== WHAT IS BEING ASKED ==
Copy out each line of the data below in which "stick" appears.

Scene edit records
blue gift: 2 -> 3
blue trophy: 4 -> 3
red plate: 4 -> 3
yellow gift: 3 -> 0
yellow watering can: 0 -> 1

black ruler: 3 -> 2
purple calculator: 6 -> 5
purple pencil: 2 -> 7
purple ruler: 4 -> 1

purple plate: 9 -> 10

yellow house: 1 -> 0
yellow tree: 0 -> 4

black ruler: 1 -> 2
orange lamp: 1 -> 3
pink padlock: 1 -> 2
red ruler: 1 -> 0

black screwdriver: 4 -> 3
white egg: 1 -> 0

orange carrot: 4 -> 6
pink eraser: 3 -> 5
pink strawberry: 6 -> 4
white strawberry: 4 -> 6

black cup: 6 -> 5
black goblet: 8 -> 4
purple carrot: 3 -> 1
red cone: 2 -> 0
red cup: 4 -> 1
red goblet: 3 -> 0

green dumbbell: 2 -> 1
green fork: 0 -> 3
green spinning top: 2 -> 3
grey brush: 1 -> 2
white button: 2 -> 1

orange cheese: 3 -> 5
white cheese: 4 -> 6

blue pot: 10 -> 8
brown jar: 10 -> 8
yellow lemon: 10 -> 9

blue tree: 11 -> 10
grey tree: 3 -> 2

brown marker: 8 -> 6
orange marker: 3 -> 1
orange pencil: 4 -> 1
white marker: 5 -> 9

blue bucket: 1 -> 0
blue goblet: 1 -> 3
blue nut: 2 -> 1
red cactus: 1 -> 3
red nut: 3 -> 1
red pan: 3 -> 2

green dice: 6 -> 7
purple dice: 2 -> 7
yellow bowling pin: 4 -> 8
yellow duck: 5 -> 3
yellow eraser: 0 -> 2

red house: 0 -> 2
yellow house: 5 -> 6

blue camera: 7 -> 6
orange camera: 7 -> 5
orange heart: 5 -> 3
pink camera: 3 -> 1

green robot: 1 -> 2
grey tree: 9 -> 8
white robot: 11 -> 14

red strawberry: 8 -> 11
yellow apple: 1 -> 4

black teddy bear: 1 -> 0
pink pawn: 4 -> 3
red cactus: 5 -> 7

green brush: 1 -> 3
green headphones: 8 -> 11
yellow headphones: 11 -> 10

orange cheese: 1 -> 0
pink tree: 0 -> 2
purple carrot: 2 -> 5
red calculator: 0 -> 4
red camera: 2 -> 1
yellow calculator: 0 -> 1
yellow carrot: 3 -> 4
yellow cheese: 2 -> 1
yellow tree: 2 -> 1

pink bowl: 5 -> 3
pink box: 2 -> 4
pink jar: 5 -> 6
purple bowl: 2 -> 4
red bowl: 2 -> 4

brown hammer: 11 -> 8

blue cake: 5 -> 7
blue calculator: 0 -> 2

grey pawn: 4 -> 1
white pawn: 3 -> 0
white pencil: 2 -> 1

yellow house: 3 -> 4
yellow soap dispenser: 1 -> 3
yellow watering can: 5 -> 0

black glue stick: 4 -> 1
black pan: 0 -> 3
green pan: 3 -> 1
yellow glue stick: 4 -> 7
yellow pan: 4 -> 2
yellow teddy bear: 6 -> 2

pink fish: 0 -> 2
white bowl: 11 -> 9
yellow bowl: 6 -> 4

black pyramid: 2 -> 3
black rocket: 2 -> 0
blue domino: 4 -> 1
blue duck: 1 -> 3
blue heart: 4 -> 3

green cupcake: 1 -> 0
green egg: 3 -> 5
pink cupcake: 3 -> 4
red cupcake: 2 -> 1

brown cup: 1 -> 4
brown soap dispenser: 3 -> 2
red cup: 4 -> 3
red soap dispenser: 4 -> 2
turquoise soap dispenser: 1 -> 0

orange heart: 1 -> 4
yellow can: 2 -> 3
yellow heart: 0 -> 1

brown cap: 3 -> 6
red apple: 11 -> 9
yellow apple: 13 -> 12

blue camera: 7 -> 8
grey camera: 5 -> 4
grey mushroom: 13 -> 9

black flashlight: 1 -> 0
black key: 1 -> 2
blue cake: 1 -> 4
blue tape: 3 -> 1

== ANSWER BOX ==
black glue stick: 4 -> 1
yellow glue stick: 4 -> 7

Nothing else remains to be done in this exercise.